● **Your goal**
From the material that follows, count the lines with the word "board" in them. Reply with the number only.

╭─ Supplied entries

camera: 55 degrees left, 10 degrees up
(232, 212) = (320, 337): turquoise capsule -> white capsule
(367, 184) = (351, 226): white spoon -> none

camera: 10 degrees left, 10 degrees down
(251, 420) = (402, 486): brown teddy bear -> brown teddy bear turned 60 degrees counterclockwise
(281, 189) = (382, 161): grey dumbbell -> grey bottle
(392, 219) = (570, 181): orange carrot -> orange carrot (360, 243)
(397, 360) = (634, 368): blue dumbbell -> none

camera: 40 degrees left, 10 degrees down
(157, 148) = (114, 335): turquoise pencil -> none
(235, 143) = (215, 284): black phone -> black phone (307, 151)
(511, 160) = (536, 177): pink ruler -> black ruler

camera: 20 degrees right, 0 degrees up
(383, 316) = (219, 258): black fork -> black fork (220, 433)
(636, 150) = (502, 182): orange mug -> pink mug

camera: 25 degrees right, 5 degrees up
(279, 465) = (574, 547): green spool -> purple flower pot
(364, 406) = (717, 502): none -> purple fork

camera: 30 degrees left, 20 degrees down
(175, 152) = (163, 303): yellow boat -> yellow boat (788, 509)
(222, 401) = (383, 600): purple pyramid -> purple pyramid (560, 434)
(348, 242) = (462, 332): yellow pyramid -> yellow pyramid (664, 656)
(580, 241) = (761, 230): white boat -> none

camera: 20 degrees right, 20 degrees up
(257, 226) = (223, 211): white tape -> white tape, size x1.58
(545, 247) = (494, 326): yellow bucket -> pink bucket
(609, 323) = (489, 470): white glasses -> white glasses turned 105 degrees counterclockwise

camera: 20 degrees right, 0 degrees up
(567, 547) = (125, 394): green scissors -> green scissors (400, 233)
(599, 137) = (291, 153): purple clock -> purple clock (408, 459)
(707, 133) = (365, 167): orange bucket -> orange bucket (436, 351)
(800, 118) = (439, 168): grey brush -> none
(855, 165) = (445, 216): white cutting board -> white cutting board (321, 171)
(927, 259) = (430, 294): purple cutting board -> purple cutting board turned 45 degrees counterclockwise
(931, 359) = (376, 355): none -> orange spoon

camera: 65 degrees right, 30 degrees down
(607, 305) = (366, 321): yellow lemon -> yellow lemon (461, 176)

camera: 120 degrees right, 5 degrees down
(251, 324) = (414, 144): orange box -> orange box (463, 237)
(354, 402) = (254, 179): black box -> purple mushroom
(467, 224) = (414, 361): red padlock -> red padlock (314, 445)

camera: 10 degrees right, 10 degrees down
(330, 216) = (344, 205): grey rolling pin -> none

╰─

● **Solved exercise**
2